-- Dataset entries follows --
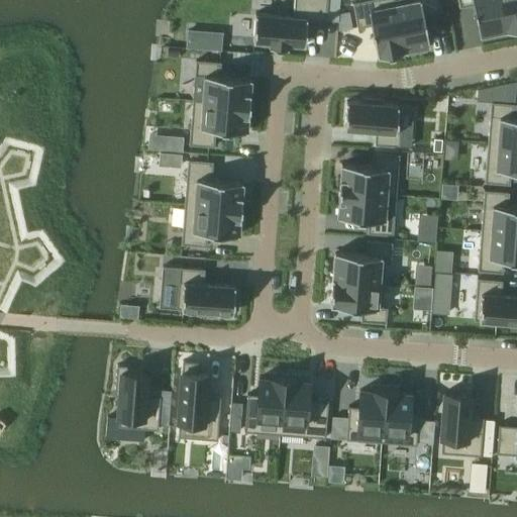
[(255,13),(253,40),(270,42),(270,46),(289,47),(289,43),(305,44),(307,19),(326,20),(327,0),(294,0),(294,6),(294,16),(255,13)]
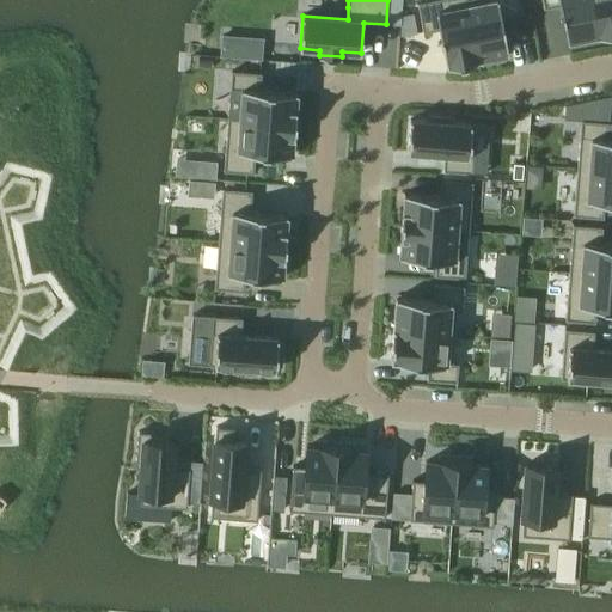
[(465,0),(435,0),(418,4),(423,32),(439,30),(440,30),(447,67),(475,61),(478,60),(465,0)]
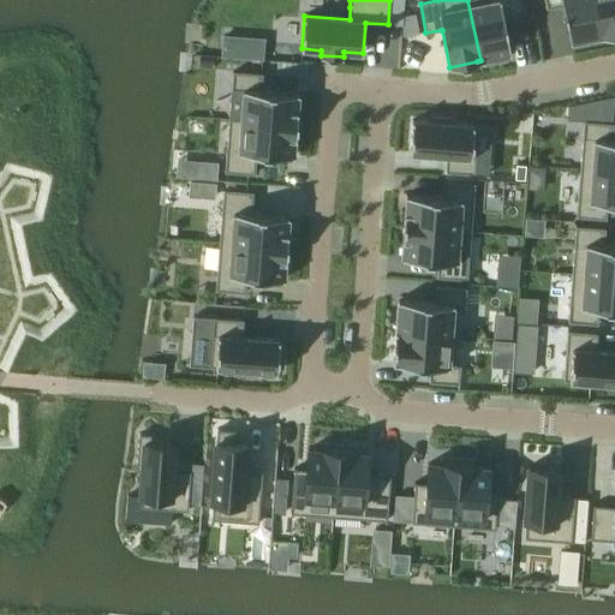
[(467,0),(481,60),(482,60),(485,59),(485,64),(506,59),(505,55),(512,54),(503,17),(525,13),(521,0),(467,0)]
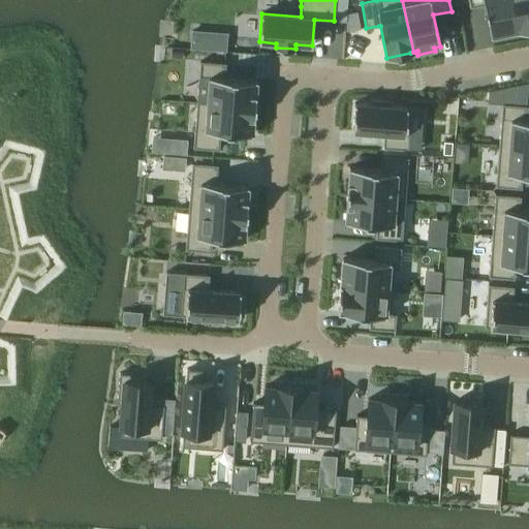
[(510,0),(468,0),(470,7),(485,4),(491,36),(517,31),(517,32),(518,31),(510,0)]
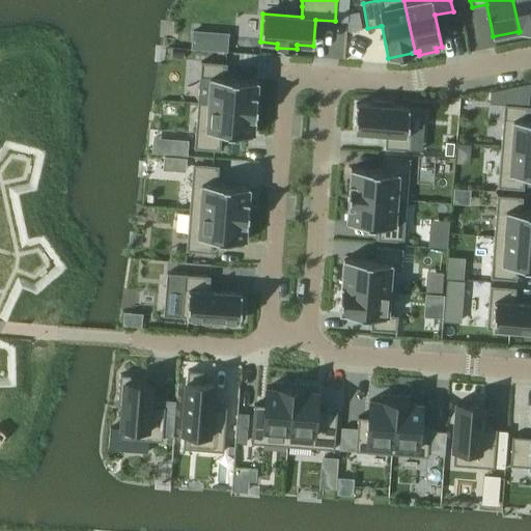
[(530,0),(512,0),(520,31),(530,29),(530,0)]
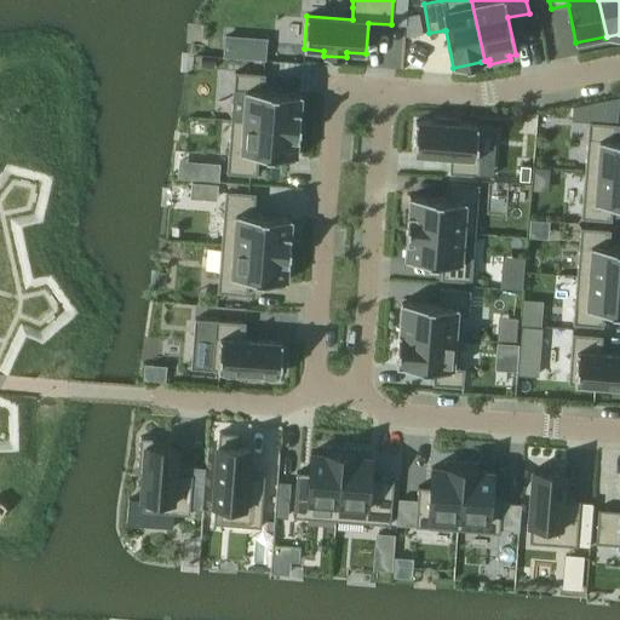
[(407,16),(405,36),(423,33),(419,13),(407,16)]
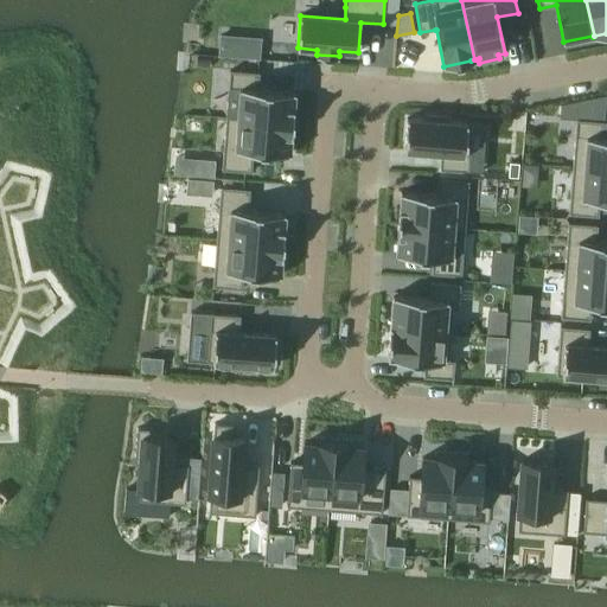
[(221,34),(218,56),(260,59),(262,38),(221,34)]
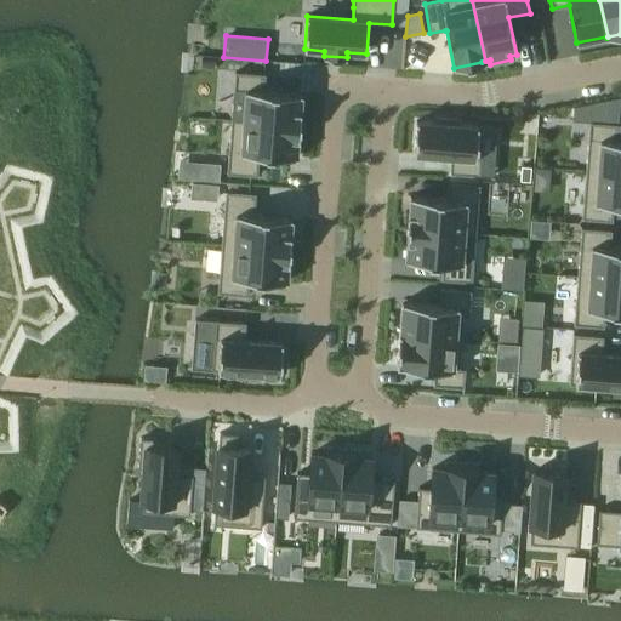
[(232,119),(232,120),(300,126),(301,112),(302,95),(265,91),(266,75),(260,74),(235,73),(234,91),(245,91),(244,120),(232,119)]
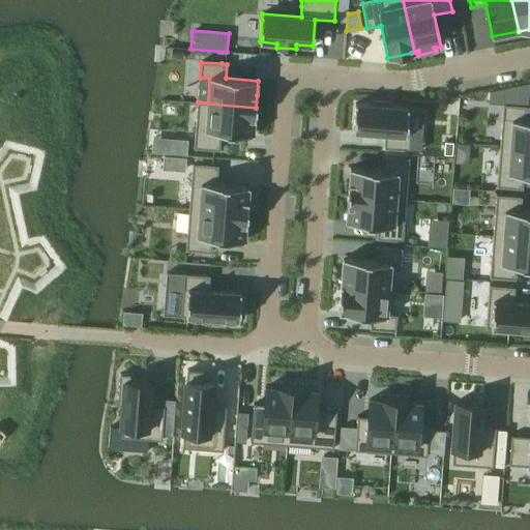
[(355,104),(353,131),(357,131),(378,134),(385,135),(384,148),(410,150),(411,135),(406,135),(408,108),(390,107),(391,102),(374,101),(373,105),(355,104)]
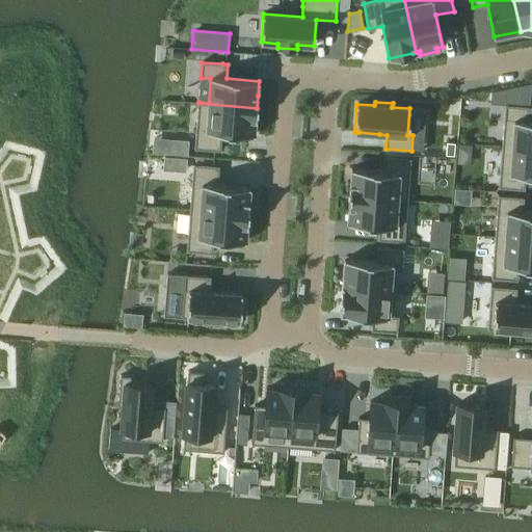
[(195,144),(195,149),(211,150),(220,151),(220,148),(222,133),(243,134),(255,135),(256,121),(257,108),(198,103),(196,129),(195,144)]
-- Dataset entries concluded --
### Job item
Word for word, repeat the data above with the pictures left out.

### Output for this exercise
[(255,13),(253,40),(270,42),(270,46),(289,47),(289,43),(305,44),(307,19),(326,20),(327,0),(294,0),(294,6),(294,16),(255,13)]
[(465,0),(435,0),(418,4),(423,32),(439,30),(440,30),(447,67),(475,61),(478,60),(465,0)]
[(467,0),(481,60),(482,60),(485,59),(485,64),(506,59),(505,55),(512,54),(503,17),(525,13),(521,0),(467,0)]
[(510,0),(468,0),(470,7),(485,4),(491,36),(517,31),(517,32),(518,31),(510,0)]
[(530,0),(512,0),(520,31),(530,29),(530,0)]
[(407,16),(405,36),(423,33),(419,13),(407,16)]
[(221,34),(218,56),(260,59),(262,38),(221,34)]
[(232,119),(232,120),(300,126),(301,112),(302,95),(265,91),(266,75),(260,74),(235,73),(234,91),(245,91),(244,120),(232,119)]
[(355,104),(353,131),(357,131),(378,134),(385,135),(384,148),(410,150),(411,135),(406,135),(408,108),(390,107),(391,102),(374,101),(373,105),(355,104)]
[(195,144),(195,149),(211,150),(220,151),(220,148),(222,133),(243,134),(255,135),(256,121),(257,108),(198,103),(196,129),(195,144)]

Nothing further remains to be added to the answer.